Content starts

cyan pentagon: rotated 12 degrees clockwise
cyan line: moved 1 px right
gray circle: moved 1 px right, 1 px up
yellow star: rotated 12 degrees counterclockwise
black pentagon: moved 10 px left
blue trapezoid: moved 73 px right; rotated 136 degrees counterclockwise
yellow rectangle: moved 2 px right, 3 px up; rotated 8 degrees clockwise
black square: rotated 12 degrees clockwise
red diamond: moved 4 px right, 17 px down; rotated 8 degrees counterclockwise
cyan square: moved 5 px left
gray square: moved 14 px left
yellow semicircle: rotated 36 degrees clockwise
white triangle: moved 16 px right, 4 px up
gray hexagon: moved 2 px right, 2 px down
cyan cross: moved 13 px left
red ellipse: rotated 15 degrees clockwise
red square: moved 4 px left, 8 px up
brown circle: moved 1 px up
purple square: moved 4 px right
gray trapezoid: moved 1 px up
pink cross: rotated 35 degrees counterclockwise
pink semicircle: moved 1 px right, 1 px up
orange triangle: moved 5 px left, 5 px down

Content ends

-- PROBLEM DETAILS --
Beginning at the first line above, repeat exactly until the line containing "cyan cross: moved 13 px left", which is included.

-- ANSWER SPACE --
cyan pentagon: rotated 12 degrees clockwise
cyan line: moved 1 px right
gray circle: moved 1 px right, 1 px up
yellow star: rotated 12 degrees counterclockwise
black pentagon: moved 10 px left
blue trapezoid: moved 73 px right; rotated 136 degrees counterclockwise
yellow rectangle: moved 2 px right, 3 px up; rotated 8 degrees clockwise
black square: rotated 12 degrees clockwise
red diamond: moved 4 px right, 17 px down; rotated 8 degrees counterclockwise
cyan square: moved 5 px left
gray square: moved 14 px left
yellow semicircle: rotated 36 degrees clockwise
white triangle: moved 16 px right, 4 px up
gray hexagon: moved 2 px right, 2 px down
cyan cross: moved 13 px left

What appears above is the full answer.